- ASSIGNED TASK
Reproduce, from the lines below, exactly the stretch that begins at the line containing "Someone swapped the pink phone" and ends at the line containing "Someone carried the pink clock", both included.

[Object tracking records]
____________
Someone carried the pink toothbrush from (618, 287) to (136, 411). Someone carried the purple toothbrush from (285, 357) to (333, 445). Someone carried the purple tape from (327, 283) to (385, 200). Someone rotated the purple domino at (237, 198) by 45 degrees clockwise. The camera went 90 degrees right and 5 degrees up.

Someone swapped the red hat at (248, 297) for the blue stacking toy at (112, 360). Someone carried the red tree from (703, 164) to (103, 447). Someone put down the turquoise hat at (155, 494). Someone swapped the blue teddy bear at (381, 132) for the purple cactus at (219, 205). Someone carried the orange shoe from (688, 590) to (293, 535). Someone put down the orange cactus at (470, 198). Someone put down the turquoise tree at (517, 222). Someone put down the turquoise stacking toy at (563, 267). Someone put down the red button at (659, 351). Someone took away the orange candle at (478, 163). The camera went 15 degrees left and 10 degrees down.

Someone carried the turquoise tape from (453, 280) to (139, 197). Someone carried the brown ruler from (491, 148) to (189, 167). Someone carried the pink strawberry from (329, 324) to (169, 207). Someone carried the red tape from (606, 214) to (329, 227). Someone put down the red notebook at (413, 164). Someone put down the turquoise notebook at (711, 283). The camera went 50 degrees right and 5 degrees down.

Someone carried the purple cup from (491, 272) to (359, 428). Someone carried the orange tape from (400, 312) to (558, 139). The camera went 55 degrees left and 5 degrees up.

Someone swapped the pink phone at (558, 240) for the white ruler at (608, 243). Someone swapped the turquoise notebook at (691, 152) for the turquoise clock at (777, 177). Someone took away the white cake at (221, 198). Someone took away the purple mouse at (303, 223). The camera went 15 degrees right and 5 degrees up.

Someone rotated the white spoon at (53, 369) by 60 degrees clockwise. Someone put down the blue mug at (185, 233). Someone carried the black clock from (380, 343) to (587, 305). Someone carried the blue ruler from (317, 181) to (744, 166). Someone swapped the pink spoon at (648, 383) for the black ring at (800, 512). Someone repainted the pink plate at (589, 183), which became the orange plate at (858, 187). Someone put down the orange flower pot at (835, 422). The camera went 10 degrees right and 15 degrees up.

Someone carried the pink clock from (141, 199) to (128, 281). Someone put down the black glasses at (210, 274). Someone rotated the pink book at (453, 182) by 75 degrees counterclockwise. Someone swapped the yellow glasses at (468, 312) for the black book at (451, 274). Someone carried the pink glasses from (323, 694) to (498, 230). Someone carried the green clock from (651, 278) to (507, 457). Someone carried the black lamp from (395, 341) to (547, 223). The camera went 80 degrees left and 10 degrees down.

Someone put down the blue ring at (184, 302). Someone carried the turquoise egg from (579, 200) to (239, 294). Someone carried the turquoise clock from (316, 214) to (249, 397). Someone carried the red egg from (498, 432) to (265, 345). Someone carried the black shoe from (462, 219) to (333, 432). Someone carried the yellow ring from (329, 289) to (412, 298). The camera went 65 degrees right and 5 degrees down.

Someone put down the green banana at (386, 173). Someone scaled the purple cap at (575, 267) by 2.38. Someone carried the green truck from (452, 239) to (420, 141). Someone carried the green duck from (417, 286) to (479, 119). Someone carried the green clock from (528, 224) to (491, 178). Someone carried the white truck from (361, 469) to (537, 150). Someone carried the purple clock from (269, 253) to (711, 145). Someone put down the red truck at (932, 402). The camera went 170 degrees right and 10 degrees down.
____________
- EXERCISE ANSWER
Someone swapped the pink phone at (558, 240) for the white ruler at (608, 243). Someone swapped the turquoise notebook at (691, 152) for the turquoise clock at (777, 177). Someone took away the white cake at (221, 198). Someone took away the purple mouse at (303, 223). The camera went 15 degrees right and 5 degrees up.

Someone rotated the white spoon at (53, 369) by 60 degrees clockwise. Someone put down the blue mug at (185, 233). Someone carried the black clock from (380, 343) to (587, 305). Someone carried the blue ruler from (317, 181) to (744, 166). Someone swapped the pink spoon at (648, 383) for the black ring at (800, 512). Someone repainted the pink plate at (589, 183), which became the orange plate at (858, 187). Someone put down the orange flower pot at (835, 422). The camera went 10 degrees right and 15 degrees up.

Someone carried the pink clock from (141, 199) to (128, 281). Someone put down the black glasses at (210, 274). Someone rotated the pink book at (453, 182) by 75 degrees counterclockwise. Someone swapped the yellow glasses at (468, 312) for the black book at (451, 274). Someone carried the pink glasses from (323, 694) to (498, 230). Someone carried the green clock from (651, 278) to (507, 457). Someone carried the black lamp from (395, 341) to (547, 223). The camera went 80 degrees left and 10 degrees down.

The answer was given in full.